**** Available data ****

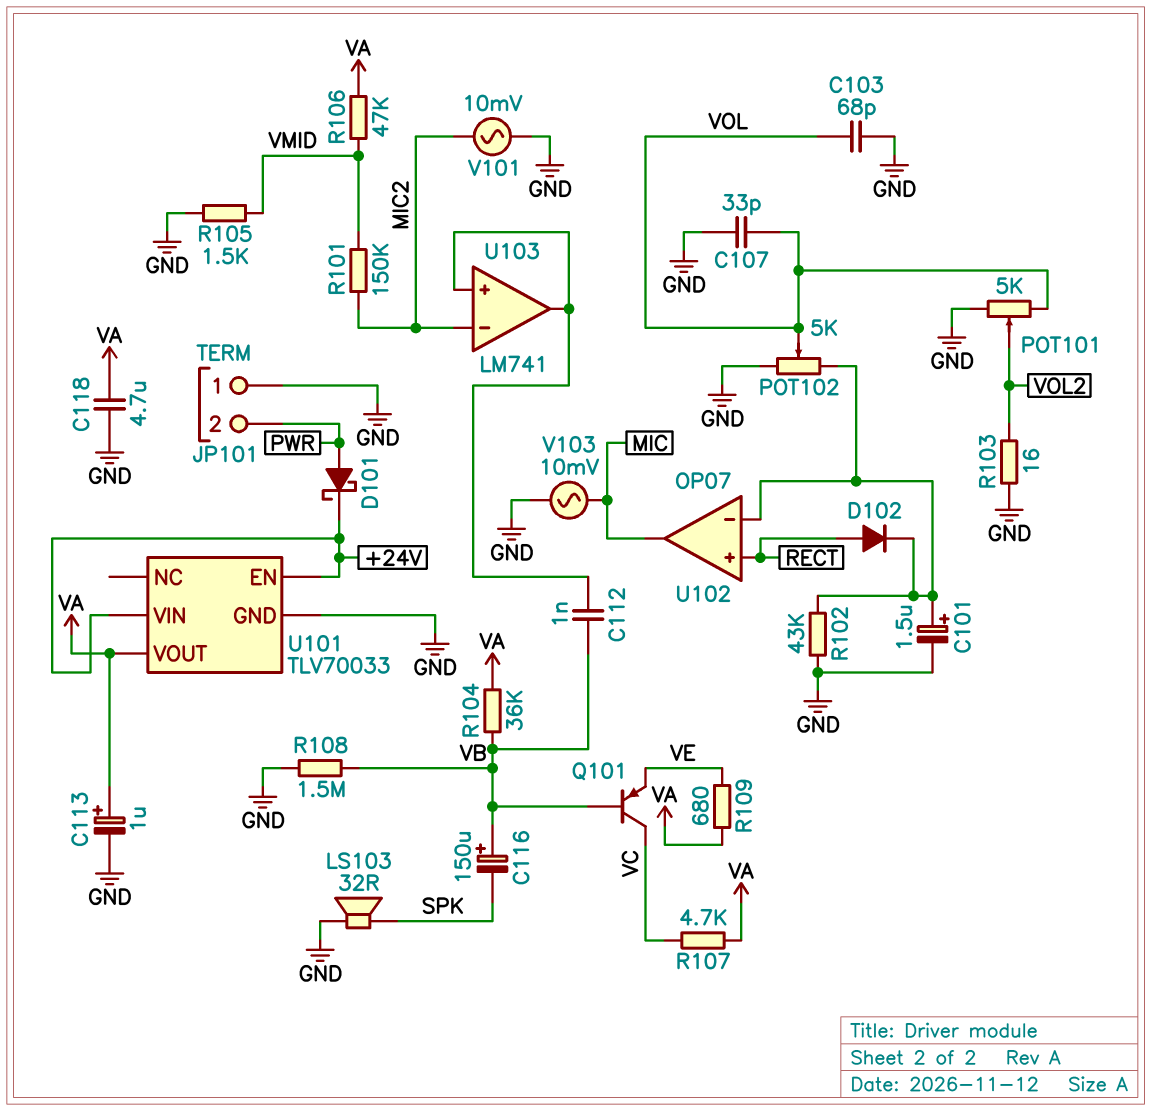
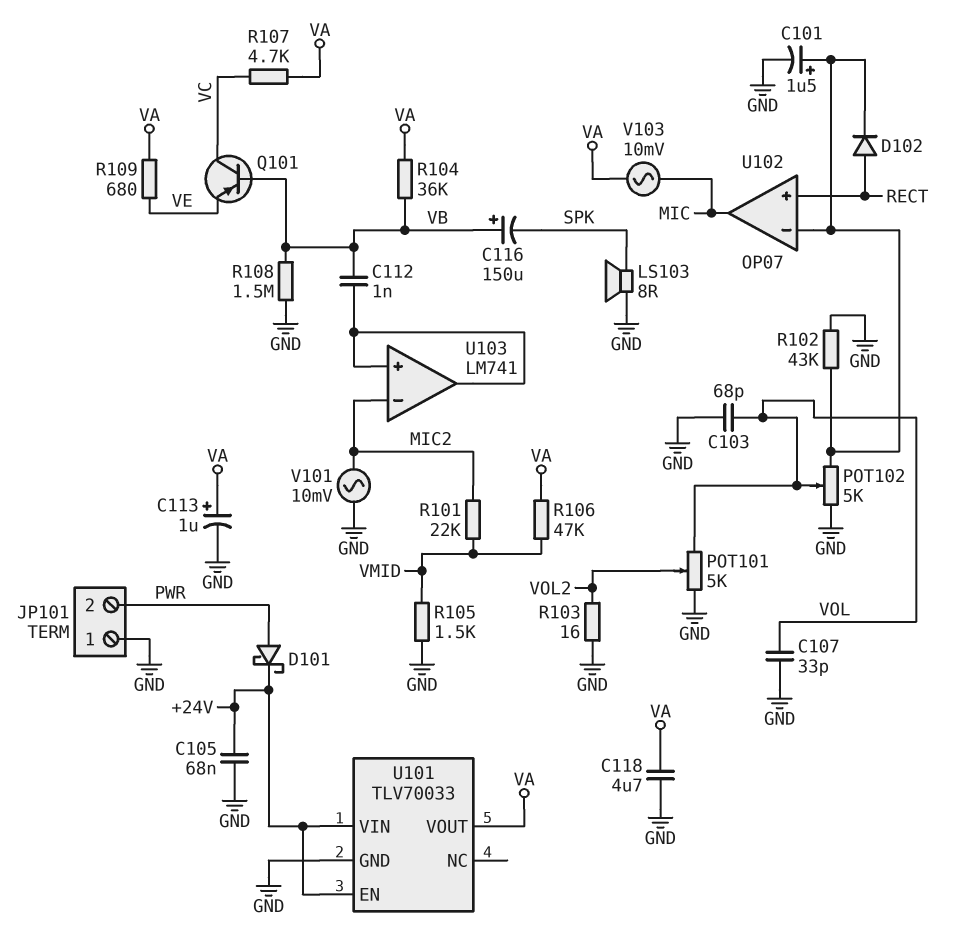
C105: none -> 68nF (+24V, GND)
LS103: speaker 32R (GND, SPK) -> speaker 8R (GND, SPK)
R101: 150k (MIC2, VMID) -> 22k (MIC2, VMID)
V103: AC 10mV (GND, MIC) -> AC 10mV (MIC, VA)

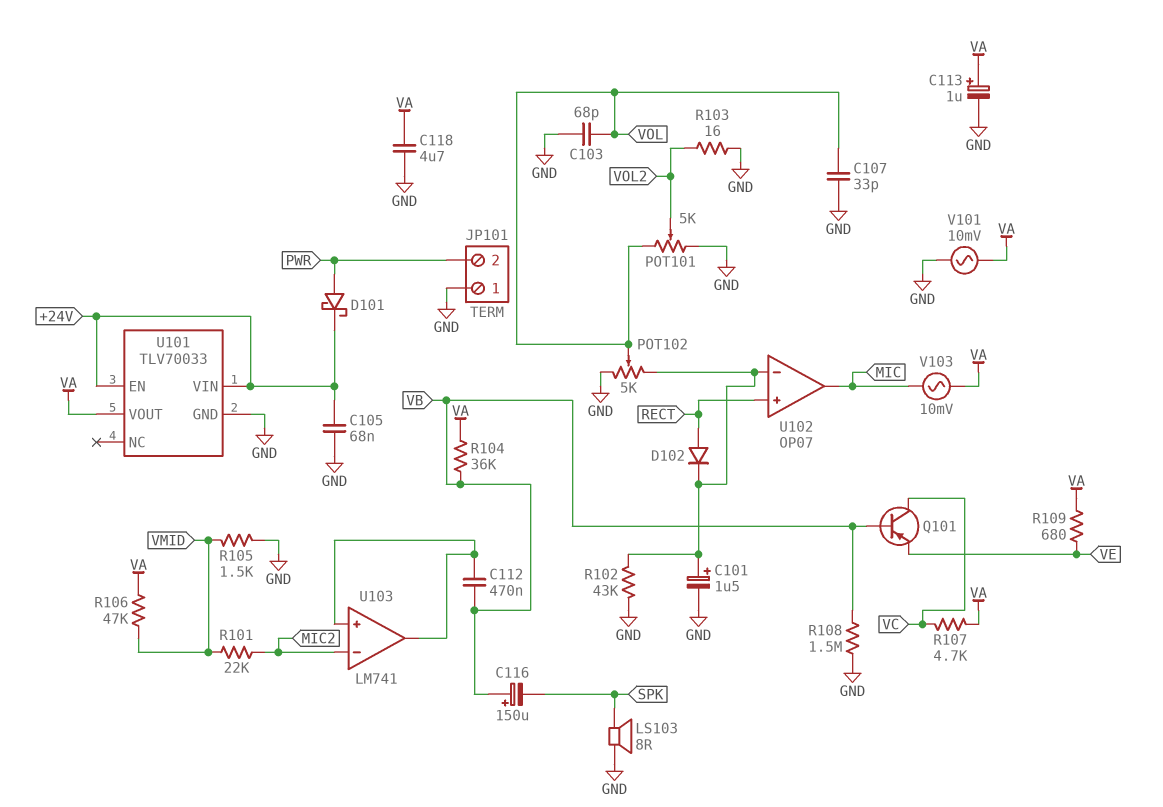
C112: 1nF (U103/in+, VB) -> 470nF (U103/in+, VB)
V101: AC 10mV (GND, MIC2) -> AC 10mV (GND, VA)

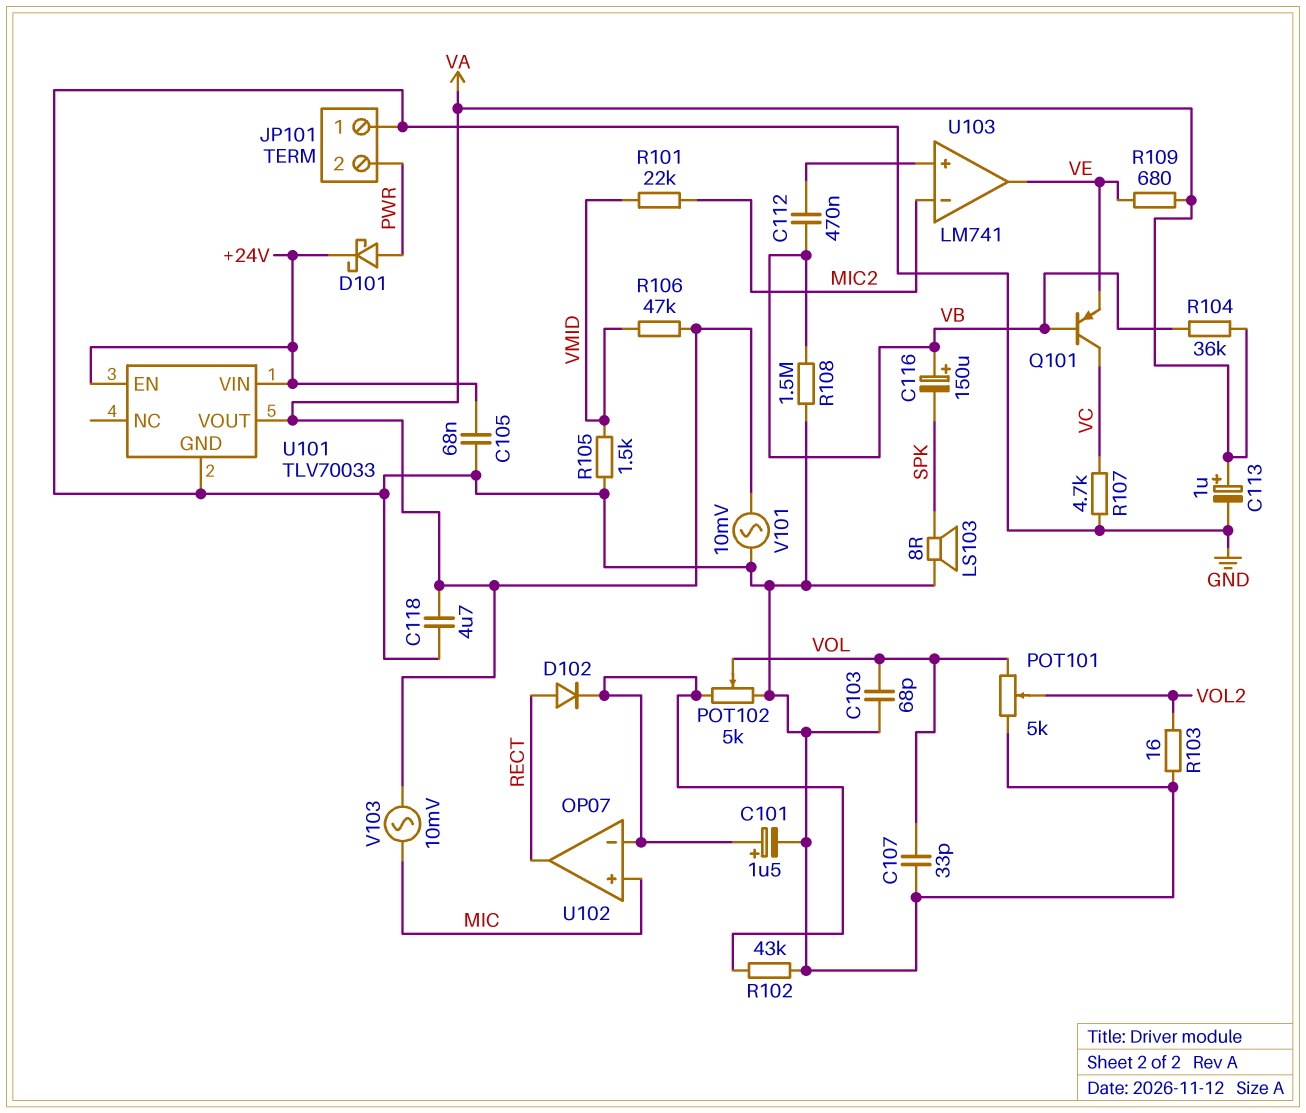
R107: 4.7k (VA, VC) -> 4.7k (GND, VC)
U102 pin in+: RECT -> MIC
U102 pin out: MIC -> RECT
U103 pin out: U103/in+ -> VE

****

- _What to produce_
From the records above, copy each line that contains the word "RECT".

- _Output for this exercise_
U102 pin in+: RECT -> MIC
U102 pin out: MIC -> RECT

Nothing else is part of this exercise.